Reproduce each record exactly. The pictures should be skipped.

Per-object count records
■ ■ ■ ■ ■
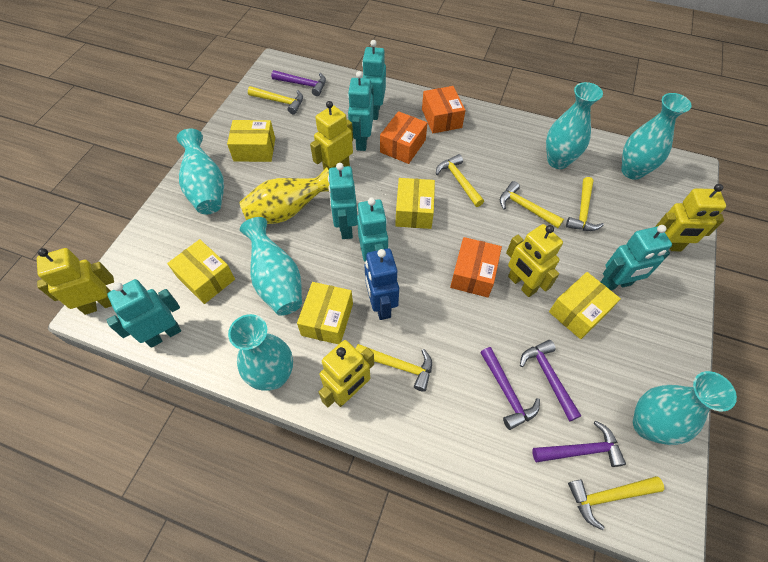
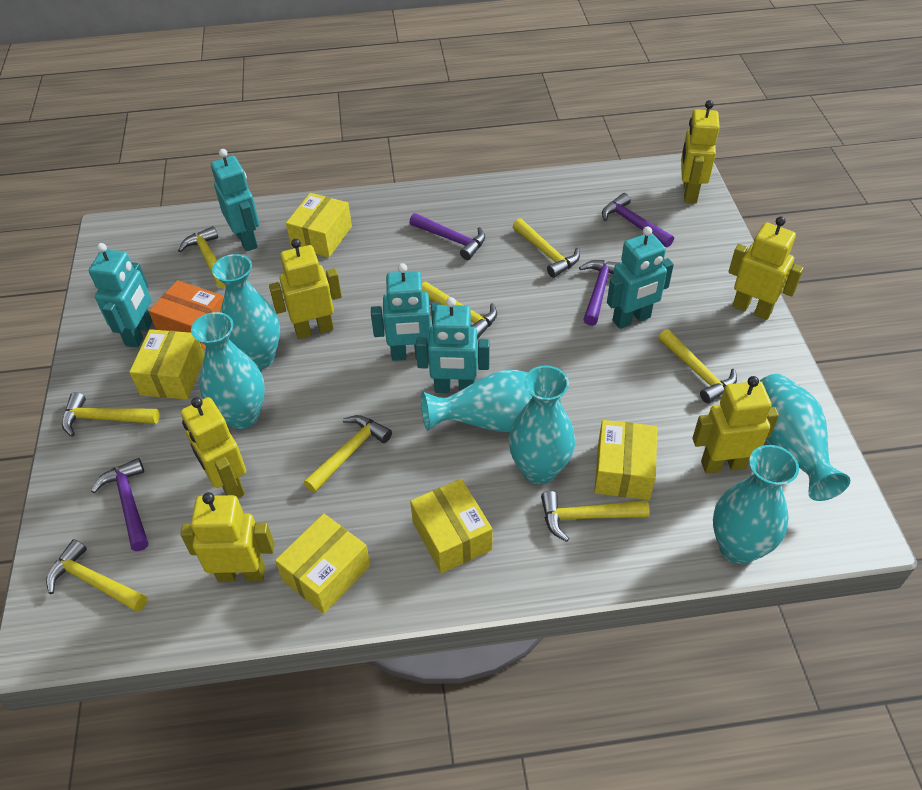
blue robot: 1 -> 0
orange box: 3 -> 1
turquoise robot: 6 -> 5
yellow hammer: 6 -> 8
yellow robot: 5 -> 6
yellow vase: 1 -> 0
■ ■ ■ ■ ■
• [WRITTEN SOLUTION]
blue robot: 1 -> 0
orange box: 3 -> 1
turquoise robot: 6 -> 5
yellow hammer: 6 -> 8
yellow robot: 5 -> 6
yellow vase: 1 -> 0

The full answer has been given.